## Task objective
Every record is to be copied unchanged, except that its pictures are removed.

** Material provided follows **

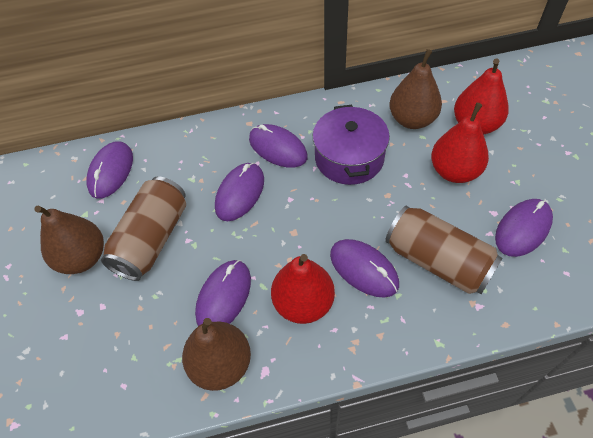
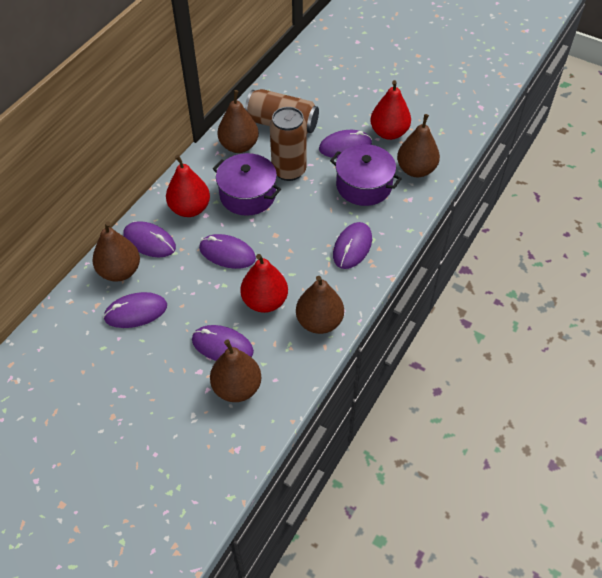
brown pear: 3 -> 5
purple pot: 1 -> 2

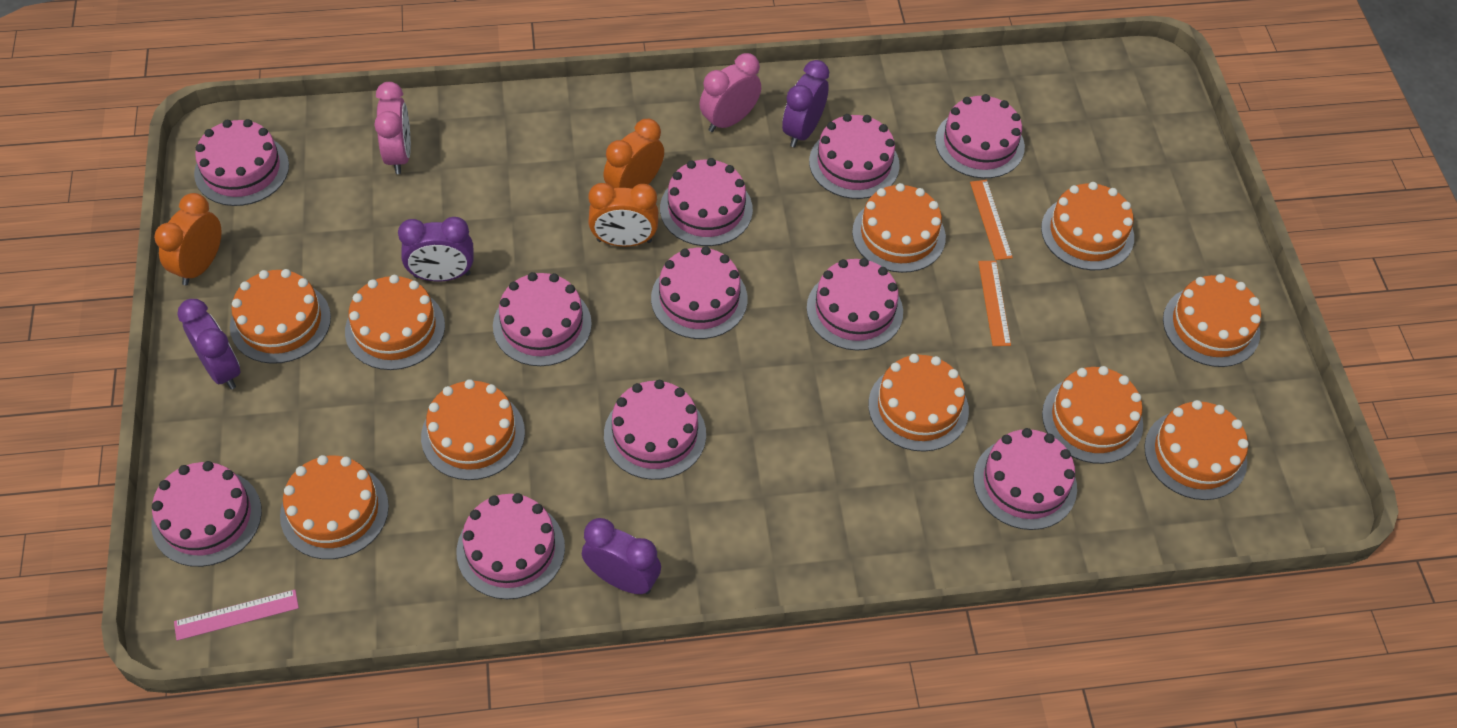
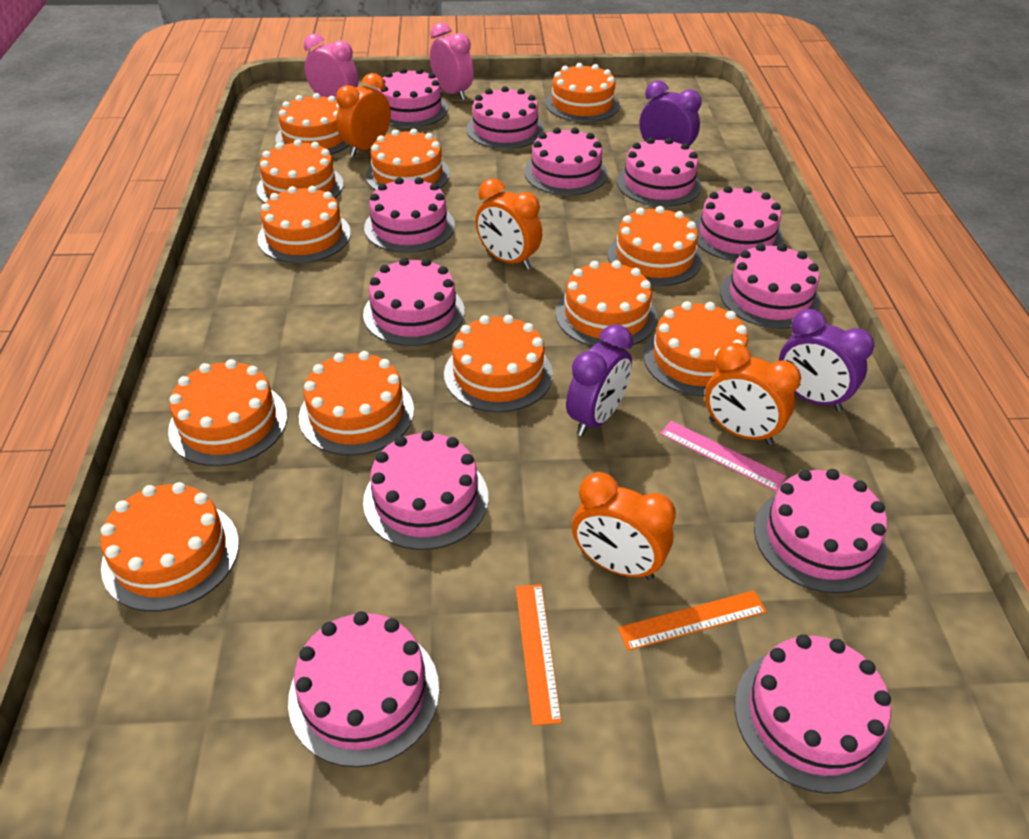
orange cake: 10 -> 12
orange clock: 3 -> 4
pink cake: 11 -> 12
purple clock: 4 -> 3

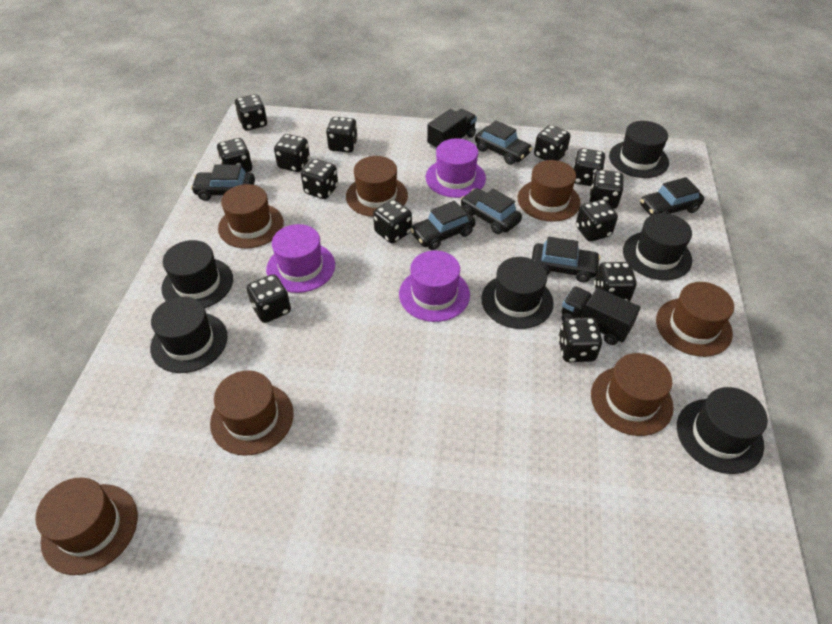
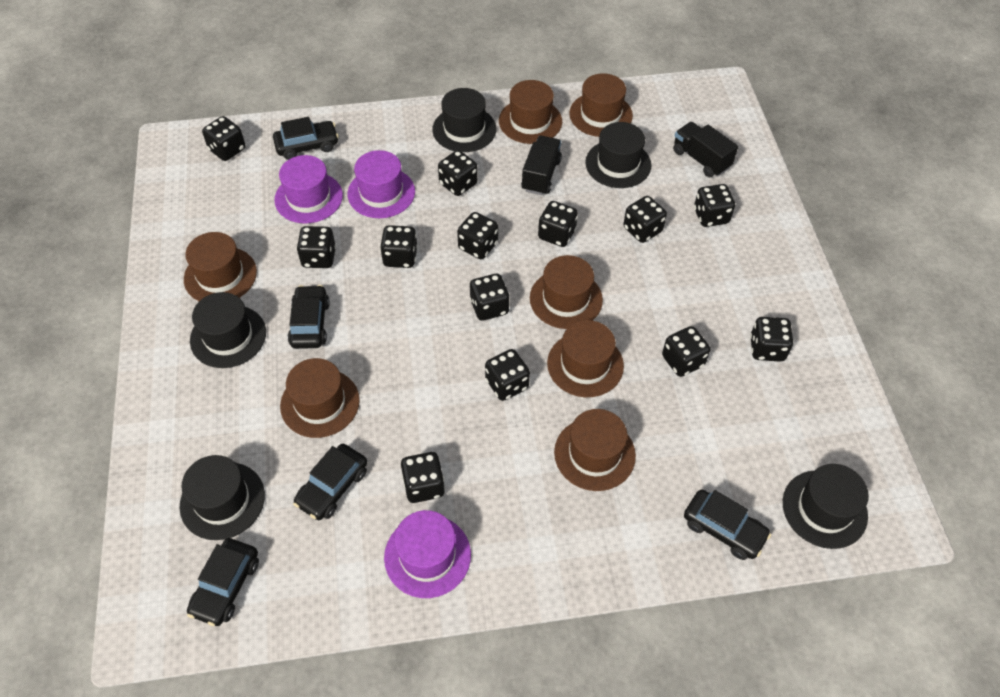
black car: 6 -> 5
black hat: 6 -> 5

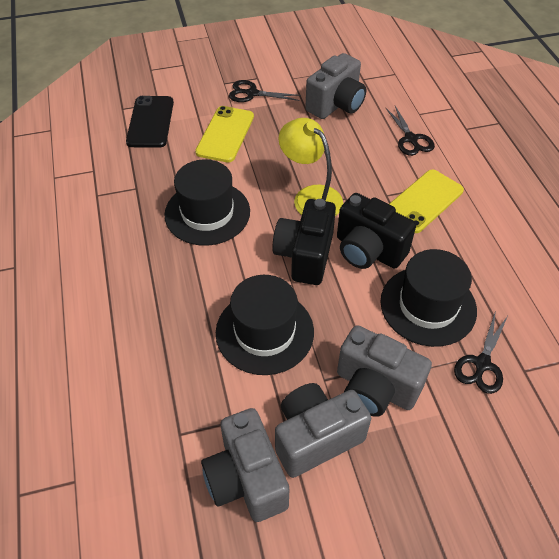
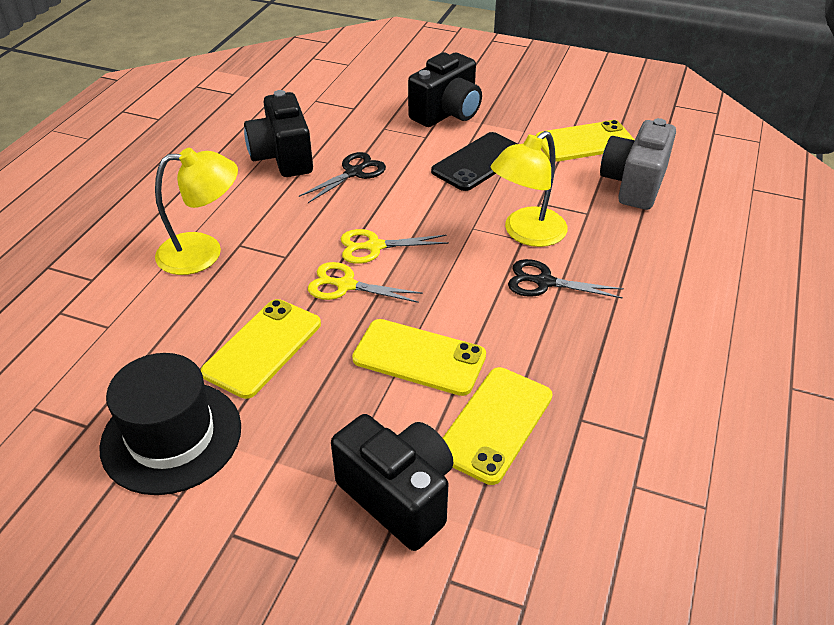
black camera: 2 -> 3
black hat: 3 -> 1
black scissors: 3 -> 2
grey camera: 4 -> 1
yellow lamp: 1 -> 2
yellow phone: 2 -> 4
yellow scissors: 0 -> 2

** End of Material provided **

## Answer
brown pear: 3 -> 5
purple pot: 1 -> 2

orange cake: 10 -> 12
orange clock: 3 -> 4
pink cake: 11 -> 12
purple clock: 4 -> 3

black car: 6 -> 5
black hat: 6 -> 5

black camera: 2 -> 3
black hat: 3 -> 1
black scissors: 3 -> 2
grey camera: 4 -> 1
yellow lamp: 1 -> 2
yellow phone: 2 -> 4
yellow scissors: 0 -> 2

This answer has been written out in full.